- What you should do: In the records below, print each line exactly and leave every image out.

- Supplied data:
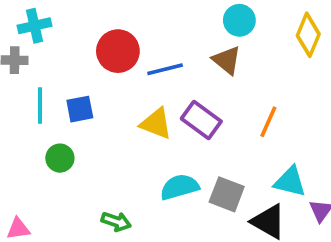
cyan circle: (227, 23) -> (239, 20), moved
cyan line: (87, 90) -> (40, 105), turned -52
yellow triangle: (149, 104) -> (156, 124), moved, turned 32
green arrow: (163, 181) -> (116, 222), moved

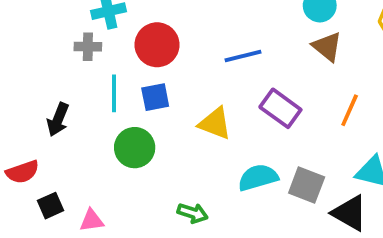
red circle: (118, 51) -> (157, 45), moved
brown triangle: (227, 60) -> (327, 47), moved
yellow triangle: (156, 124) -> (215, 123), moved
green circle: (60, 158) -> (135, 148), size x1.4

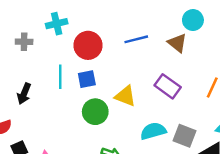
gray cross: (88, 47) -> (24, 42), moved
brown triangle: (327, 47) -> (177, 43), moved
blue line: (243, 56) -> (136, 39), moved
green circle: (135, 148) -> (95, 112), moved

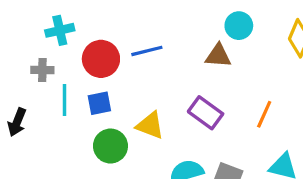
blue line: (136, 39) -> (147, 51), moved
gray cross: (24, 42) -> (42, 70), moved
brown triangle: (177, 43) -> (218, 56), turned -35

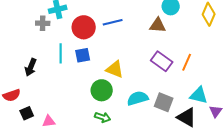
gray cross: (42, 70) -> (43, 23), moved
purple rectangle: (206, 113) -> (162, 61), moved
green circle: (110, 146) -> (102, 90), moved

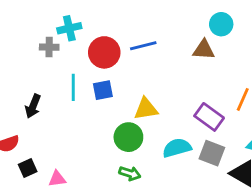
purple rectangle: (162, 61) -> (209, 117), moved
yellow triangle: (115, 69) -> (146, 109), turned -30

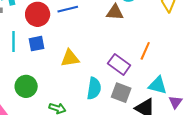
green circle: (128, 137) -> (26, 86), moved
cyan semicircle: (177, 148) -> (94, 88), turned 115

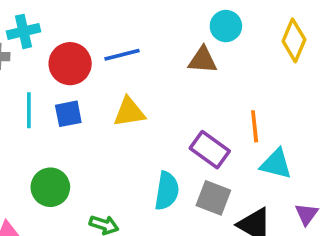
orange line: (145, 51) -> (255, 126), turned -30
yellow triangle: (70, 58) -> (129, 112), moved
cyan triangle: (158, 85) -> (276, 164), moved

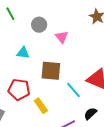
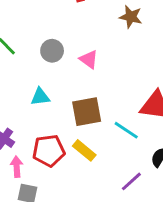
yellow rectangle: (41, 106) -> (84, 150), moved

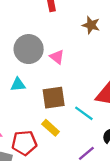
gray circle: (52, 51) -> (29, 49), size x1.6
red pentagon: (49, 151) -> (24, 143), moved

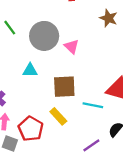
cyan line: (84, 113) -> (93, 105), turned -30
red pentagon: (24, 143) -> (31, 129), turned 30

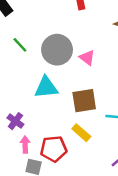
cyan triangle: (30, 70) -> (46, 87), size x1.5
red pentagon: (31, 129) -> (54, 149), turned -30

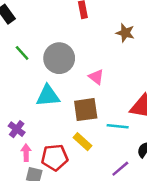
pink triangle: (87, 58) -> (96, 77), moved

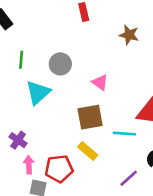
green line: (22, 53) -> (21, 60), turned 49
gray circle: (59, 58) -> (60, 64), size x0.7
cyan triangle: (48, 96) -> (38, 93), moved, turned -35

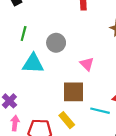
cyan triangle: (38, 93) -> (33, 64), turned 35

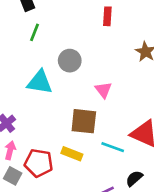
green line: (24, 34) -> (35, 32), moved
yellow rectangle: (67, 120) -> (72, 154), turned -35

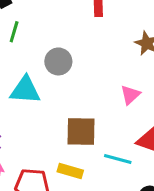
pink triangle: (103, 90) -> (130, 95), moved, turned 30

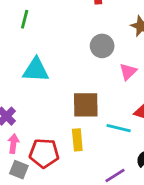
gray circle: (58, 61) -> (102, 46), moved
yellow rectangle: (70, 171) -> (77, 140), turned 70

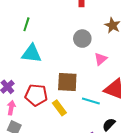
green line: (25, 19) -> (26, 24), moved
yellow rectangle: (77, 140) -> (59, 108), turned -35
red pentagon: (44, 153) -> (36, 95), moved

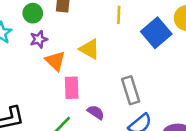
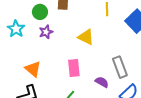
orange triangle: (55, 61) -> (33, 69), moved
purple semicircle: (96, 112) -> (102, 82), moved

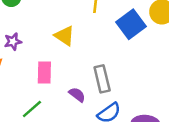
purple star: (46, 32) -> (13, 42), moved

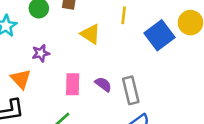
yellow triangle: (65, 36) -> (91, 34), moved
purple semicircle: (77, 95) -> (103, 84), moved

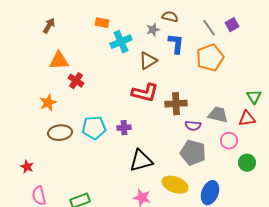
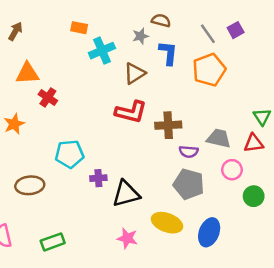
purple cross: (124, 128) -> (98, 178), moved
brown ellipse: (60, 133) -> (30, 185), moved

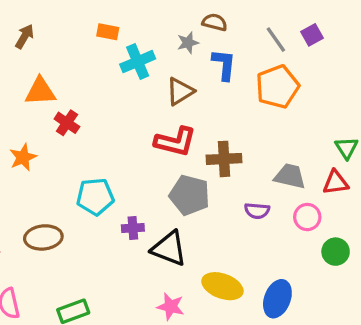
purple semicircle: (189, 152) -> (257, 211), moved
gray pentagon: (189, 184) -> (189, 195), moved
black triangle: (126, 194) -> (169, 248), turned 36

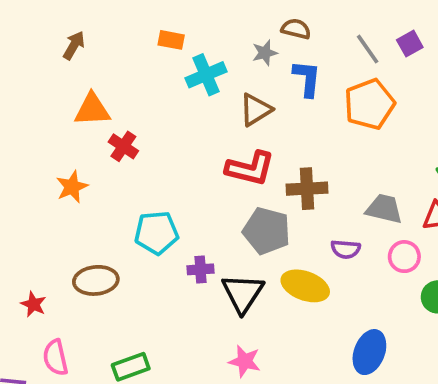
black triangle: (169, 248) -> (243, 293), turned 42
yellow ellipse: (222, 286) -> (305, 286), moved

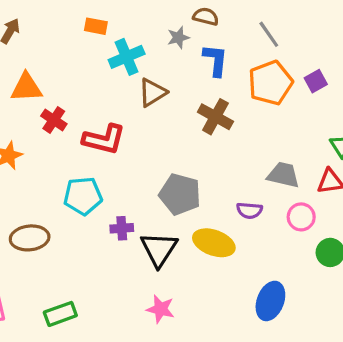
purple square: (410, 44) -> (316, 81), moved
brown triangle: (256, 110) -> (152, 92), moved
red L-shape: (250, 168) -> (104, 139), moved
brown cross: (307, 189) -> (215, 117), moved, turned 32

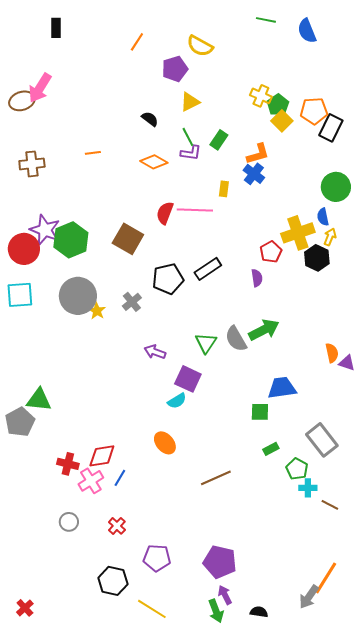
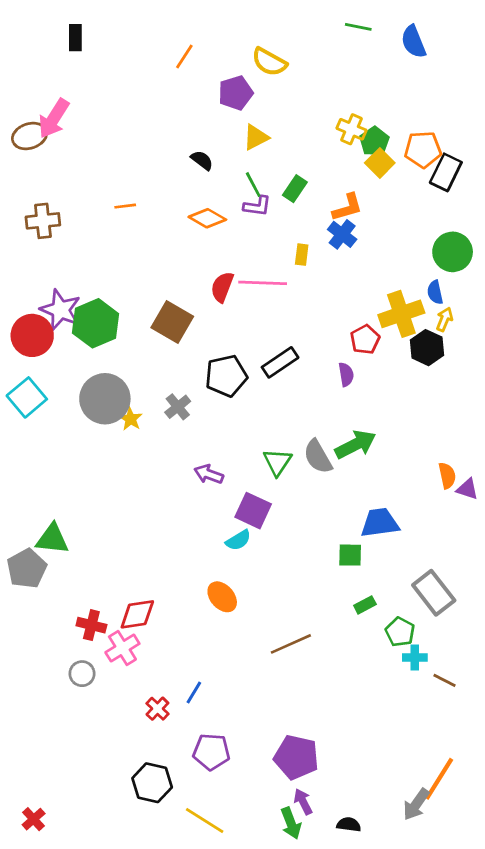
cyan square: (20, 295) -> (27, 397), turned -36
blue line: (120, 478) -> (194, 692), moved
gray circle: (69, 522) -> (82, 674), moved

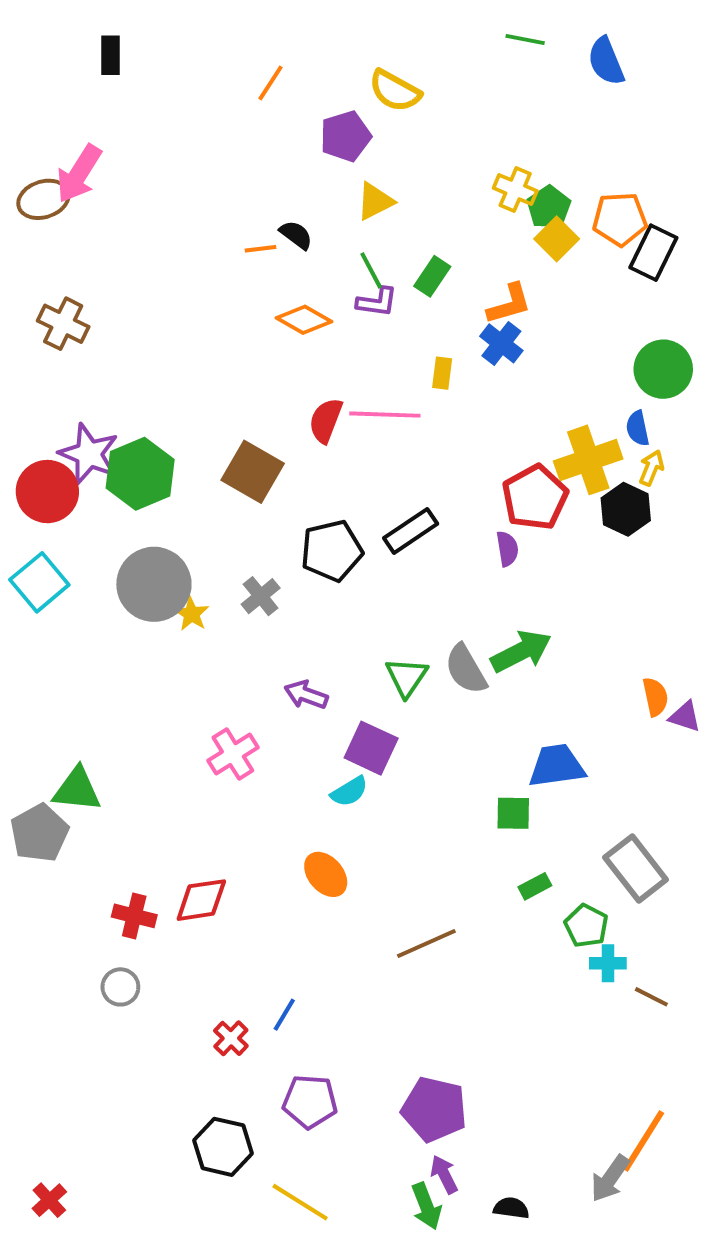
orange line: (125, 206) -> (261, 249), moved
brown cross: (43, 221) -> (63, 324), turned 32
red pentagon: (365, 339) -> (535, 497), size x1.5
pink cross: (122, 648) -> (233, 754), moved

- Output for this exercise:
cyan circle: (227, 23) -> (239, 20), moved
cyan line: (87, 90) -> (40, 105), turned -52
yellow triangle: (149, 104) -> (156, 124), moved, turned 32
green arrow: (163, 181) -> (116, 222), moved

red circle: (118, 51) -> (157, 45), moved
brown triangle: (227, 60) -> (327, 47), moved
yellow triangle: (156, 124) -> (215, 123), moved
green circle: (60, 158) -> (135, 148), size x1.4

gray cross: (88, 47) -> (24, 42), moved
brown triangle: (327, 47) -> (177, 43), moved
blue line: (243, 56) -> (136, 39), moved
green circle: (135, 148) -> (95, 112), moved

blue line: (136, 39) -> (147, 51), moved
gray cross: (24, 42) -> (42, 70), moved
brown triangle: (177, 43) -> (218, 56), turned -35

gray cross: (42, 70) -> (43, 23), moved
purple rectangle: (206, 113) -> (162, 61), moved
green circle: (110, 146) -> (102, 90), moved

purple rectangle: (162, 61) -> (209, 117), moved
yellow triangle: (115, 69) -> (146, 109), turned -30

green circle: (128, 137) -> (26, 86), moved
cyan semicircle: (177, 148) -> (94, 88), turned 115

orange line: (145, 51) -> (255, 126), turned -30
yellow triangle: (70, 58) -> (129, 112), moved
cyan triangle: (158, 85) -> (276, 164), moved

yellow rectangle: (41, 106) -> (84, 150), moved

gray circle: (52, 51) -> (29, 49), size x1.6
red pentagon: (49, 151) -> (24, 143), moved

cyan line: (84, 113) -> (93, 105), turned -30
red pentagon: (24, 143) -> (31, 129), turned 30

cyan triangle: (30, 70) -> (46, 87), size x1.5
red pentagon: (31, 129) -> (54, 149), turned -30

pink triangle: (87, 58) -> (96, 77), moved

green line: (22, 53) -> (21, 60), turned 49
gray circle: (59, 58) -> (60, 64), size x0.7
cyan triangle: (48, 96) -> (38, 93), moved, turned -35

cyan triangle: (38, 93) -> (33, 64), turned 35

green line: (24, 34) -> (35, 32), moved
yellow rectangle: (67, 120) -> (72, 154), turned -35

pink triangle: (103, 90) -> (130, 95), moved, turned 30

gray circle: (58, 61) -> (102, 46), moved
yellow rectangle: (70, 171) -> (77, 140), turned 70

green line: (25, 19) -> (26, 24), moved
yellow rectangle: (77, 140) -> (59, 108), turned -35
red pentagon: (44, 153) -> (36, 95), moved

orange triangle: (55, 61) -> (33, 69), moved
purple semicircle: (96, 112) -> (102, 82), moved

purple star: (46, 32) -> (13, 42), moved

yellow triangle: (65, 36) -> (91, 34), moved
purple semicircle: (77, 95) -> (103, 84), moved

purple cross: (124, 128) -> (98, 178), moved
brown ellipse: (60, 133) -> (30, 185), moved

purple semicircle: (189, 152) -> (257, 211), moved
gray pentagon: (189, 184) -> (189, 195), moved
black triangle: (126, 194) -> (169, 248), turned 36

black triangle: (169, 248) -> (243, 293), turned 42
yellow ellipse: (222, 286) -> (305, 286), moved

purple square: (410, 44) -> (316, 81), moved
brown triangle: (256, 110) -> (152, 92), moved
red L-shape: (250, 168) -> (104, 139), moved
brown cross: (307, 189) -> (215, 117), moved, turned 32

cyan square: (20, 295) -> (27, 397), turned -36
blue line: (120, 478) -> (194, 692), moved
gray circle: (69, 522) -> (82, 674), moved

orange line: (125, 206) -> (261, 249), moved
brown cross: (43, 221) -> (63, 324), turned 32
red pentagon: (365, 339) -> (535, 497), size x1.5
pink cross: (122, 648) -> (233, 754), moved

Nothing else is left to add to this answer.